*WHAT YOU NEED TO DO*
Would you copy all lines in the data that contain the word "minus"?

━━━━━━━━━━━━━━━━━━━━

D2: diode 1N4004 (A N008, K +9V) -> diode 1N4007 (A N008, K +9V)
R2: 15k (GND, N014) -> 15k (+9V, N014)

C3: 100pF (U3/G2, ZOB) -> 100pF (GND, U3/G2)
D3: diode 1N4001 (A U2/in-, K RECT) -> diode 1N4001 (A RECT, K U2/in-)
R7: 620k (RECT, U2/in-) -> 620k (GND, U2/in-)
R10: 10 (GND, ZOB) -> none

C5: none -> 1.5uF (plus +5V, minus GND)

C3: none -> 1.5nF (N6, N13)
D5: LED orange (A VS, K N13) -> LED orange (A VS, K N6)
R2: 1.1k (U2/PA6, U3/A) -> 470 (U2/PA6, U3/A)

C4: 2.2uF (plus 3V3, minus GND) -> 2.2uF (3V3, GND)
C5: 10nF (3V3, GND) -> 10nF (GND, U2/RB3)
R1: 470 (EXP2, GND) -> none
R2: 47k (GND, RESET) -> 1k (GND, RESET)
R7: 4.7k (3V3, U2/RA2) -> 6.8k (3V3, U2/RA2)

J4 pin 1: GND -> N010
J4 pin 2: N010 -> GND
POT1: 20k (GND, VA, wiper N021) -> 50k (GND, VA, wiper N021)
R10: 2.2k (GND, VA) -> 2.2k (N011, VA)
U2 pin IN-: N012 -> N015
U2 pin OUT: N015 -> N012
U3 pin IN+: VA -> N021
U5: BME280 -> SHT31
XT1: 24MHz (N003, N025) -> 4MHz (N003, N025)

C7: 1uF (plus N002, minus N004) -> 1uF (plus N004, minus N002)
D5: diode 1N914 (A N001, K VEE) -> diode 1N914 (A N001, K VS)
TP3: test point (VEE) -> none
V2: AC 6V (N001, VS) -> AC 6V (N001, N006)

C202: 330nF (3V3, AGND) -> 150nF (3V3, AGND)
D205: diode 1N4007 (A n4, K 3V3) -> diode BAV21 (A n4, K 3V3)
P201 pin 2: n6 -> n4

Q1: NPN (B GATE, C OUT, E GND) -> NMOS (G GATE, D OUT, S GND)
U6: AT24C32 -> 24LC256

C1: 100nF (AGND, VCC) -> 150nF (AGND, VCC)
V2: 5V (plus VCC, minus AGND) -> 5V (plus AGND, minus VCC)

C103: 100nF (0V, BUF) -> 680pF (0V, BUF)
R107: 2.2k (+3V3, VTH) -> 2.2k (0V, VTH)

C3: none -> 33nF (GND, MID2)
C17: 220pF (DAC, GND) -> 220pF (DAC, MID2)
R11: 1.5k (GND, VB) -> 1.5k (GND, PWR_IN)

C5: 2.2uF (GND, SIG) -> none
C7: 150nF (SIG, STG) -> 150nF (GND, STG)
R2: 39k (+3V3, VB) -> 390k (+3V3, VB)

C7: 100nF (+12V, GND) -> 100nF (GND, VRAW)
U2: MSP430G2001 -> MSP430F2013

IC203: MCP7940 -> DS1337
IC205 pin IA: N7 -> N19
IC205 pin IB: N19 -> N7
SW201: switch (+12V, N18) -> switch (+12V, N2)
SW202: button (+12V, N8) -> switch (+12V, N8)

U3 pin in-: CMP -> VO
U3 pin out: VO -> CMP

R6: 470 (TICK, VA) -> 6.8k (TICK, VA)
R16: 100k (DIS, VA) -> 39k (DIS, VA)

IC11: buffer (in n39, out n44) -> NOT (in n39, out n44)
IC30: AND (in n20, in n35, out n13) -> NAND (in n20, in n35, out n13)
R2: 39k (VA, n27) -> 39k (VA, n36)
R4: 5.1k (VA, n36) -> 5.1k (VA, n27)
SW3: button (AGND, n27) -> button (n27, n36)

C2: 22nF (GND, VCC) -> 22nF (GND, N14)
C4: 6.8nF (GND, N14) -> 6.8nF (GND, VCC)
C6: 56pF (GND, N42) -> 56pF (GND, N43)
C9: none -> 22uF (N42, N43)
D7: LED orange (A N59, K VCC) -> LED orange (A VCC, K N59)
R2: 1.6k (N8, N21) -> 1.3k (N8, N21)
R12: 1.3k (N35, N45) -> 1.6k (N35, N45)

━━━━━━━━━━━━━━━━━━━━

*WRITTEN RESPONSE*
C5: none -> 1.5uF (plus +5V, minus GND)
C4: 2.2uF (plus 3V3, minus GND) -> 2.2uF (3V3, GND)
C7: 1uF (plus N002, minus N004) -> 1uF (plus N004, minus N002)
V2: 5V (plus VCC, minus AGND) -> 5V (plus AGND, minus VCC)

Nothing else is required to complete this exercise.